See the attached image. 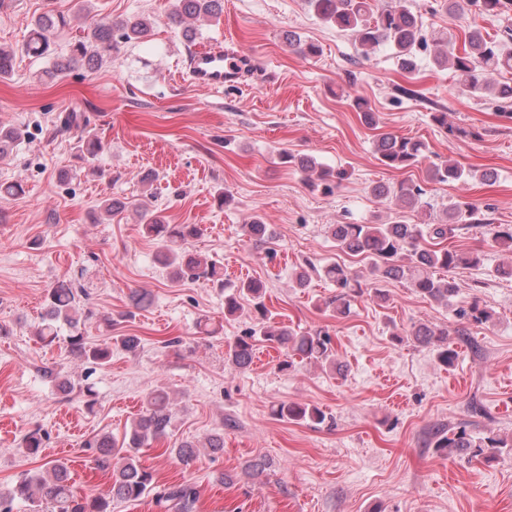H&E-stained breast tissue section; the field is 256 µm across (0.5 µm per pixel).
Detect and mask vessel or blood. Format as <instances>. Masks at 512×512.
Instances as JSON below:
<instances>
[{
    "instance_id": "vessel-or-blood-1",
    "label": "vessel or blood",
    "mask_w": 512,
    "mask_h": 512,
    "mask_svg": "<svg viewBox=\"0 0 512 512\" xmlns=\"http://www.w3.org/2000/svg\"><path fill=\"white\" fill-rule=\"evenodd\" d=\"M254 68L252 57L224 50L222 45L193 50L189 59V76L203 89L228 88Z\"/></svg>"
}]
</instances>
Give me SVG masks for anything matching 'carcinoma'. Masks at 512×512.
<instances>
[{
    "mask_svg": "<svg viewBox=\"0 0 512 512\" xmlns=\"http://www.w3.org/2000/svg\"><path fill=\"white\" fill-rule=\"evenodd\" d=\"M316 16L324 23L341 32L350 33L355 40L361 58L368 60L380 47L392 50L397 61V71L406 76L417 70L418 52L427 44L411 0H398L395 6L380 7L375 0H308ZM485 17H498L512 11V0H435L434 10L448 13L458 33H437L433 42L435 53L433 64L437 68L448 67L463 89L471 94H491L504 103L512 102V85H493L488 75L502 70H512V32L504 31L499 38H488L482 30L467 18L469 7ZM224 10V0H175L170 14L172 23L182 28L184 36L191 38L197 29L192 23L200 19L216 18ZM79 13L69 14L49 10L36 17L29 25L23 49L37 58H51L53 62L43 71L48 78H55L75 66H83L93 72L112 62V53L119 44L140 42L149 36L151 23L144 16H133L118 23L97 24L86 40L69 44L67 54L55 56V38L70 28ZM15 50L0 46V79L9 77L13 71ZM351 106L360 113L366 125L377 126L376 115L369 102L356 96ZM22 139V131L16 127L0 124V158ZM375 152L379 162L388 168L405 170L421 164L427 155V145L421 140L398 136L392 132L378 135ZM301 169L314 176L310 184L318 183L323 190H331L332 184L344 179L346 171L336 172L316 165L312 160L298 161ZM428 178L436 183L460 181L465 178L463 167L449 159L430 162ZM375 192L394 199L408 208H419L425 204L424 189L415 183L401 182L391 190L378 186ZM488 223L483 210L468 201H456L444 210V216L434 224L423 228L420 224H405L401 221L370 222L368 224H332L329 227L336 248L352 255H363L371 262V290L374 298L383 301L386 293L383 284L404 280L421 297L448 306L457 296L458 288L450 277H439L436 271H450L461 264L471 262L455 250L448 249L443 242L455 231V225L475 226ZM145 229L157 239L162 248L160 261L172 269V279L180 281H219L222 270L212 260L198 256L183 257L175 251V245L200 235L197 224H167L156 212L149 213ZM268 225L255 215L244 225L245 235L256 242L268 237ZM431 242H426V239ZM318 276L336 288V295L327 305L338 316L351 311V303L361 293L357 276L346 267L327 263L320 267L309 265L299 271L296 286L306 288L312 276ZM264 285L257 280L244 282L236 292L224 296V314L235 315L240 310L238 298L248 295L261 316L257 328L238 337L228 346L225 360L236 369L250 368L255 357V342L262 341L279 350L282 360L277 369L286 372L293 366V359L300 358L313 364L342 369L336 361L330 337L322 332L297 334L285 326L271 321L264 303ZM81 291L68 283H59L47 292L43 314V325L37 338L51 344L58 336L60 324L69 327L67 339L69 352L88 364L90 371L107 365L112 358V338L90 345L84 336L85 319L79 313ZM461 318L474 324H484L492 314L474 300L460 310ZM409 337L422 346L433 347L440 363L453 366L456 353L448 347V329L432 324L411 327ZM283 420L320 425L326 414L316 406L296 402H284L275 411ZM174 417L173 403L163 389L149 393L146 405L132 423L128 438L116 446L111 437L103 435L88 441L87 447L99 451L95 459L98 470L111 475V488L106 495H79L71 483L70 470L62 460L44 463V469L21 476L12 491L0 493V512H13L17 499L29 503L31 512H112V502L139 501L152 497L156 505L165 512H195L198 501L196 485L185 480L181 483L158 484L151 470L139 460V452L153 443L167 438ZM430 444L435 448L448 449V454L468 459L485 461L497 458L503 448H512V439L477 437L466 427L460 426L449 433L438 428L431 433ZM25 452L32 456L42 453L43 437L37 431L29 432L22 440ZM166 452L176 457L184 467H191L196 458L195 445L182 442Z\"/></svg>",
    "mask_w": 512,
    "mask_h": 512,
    "instance_id": "cac0c4a2",
    "label": "carcinoma"
}]
</instances>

**TASK GOAL**
Locate all lines in the listing above with the word "vessel". Copy them.

**FINISHED EXERCISE**
Detect and mask vessel or blood. Format as <instances>. Masks at 512×512.
    "instance_id": "vessel-or-blood-1",
    "label": "vessel or blood",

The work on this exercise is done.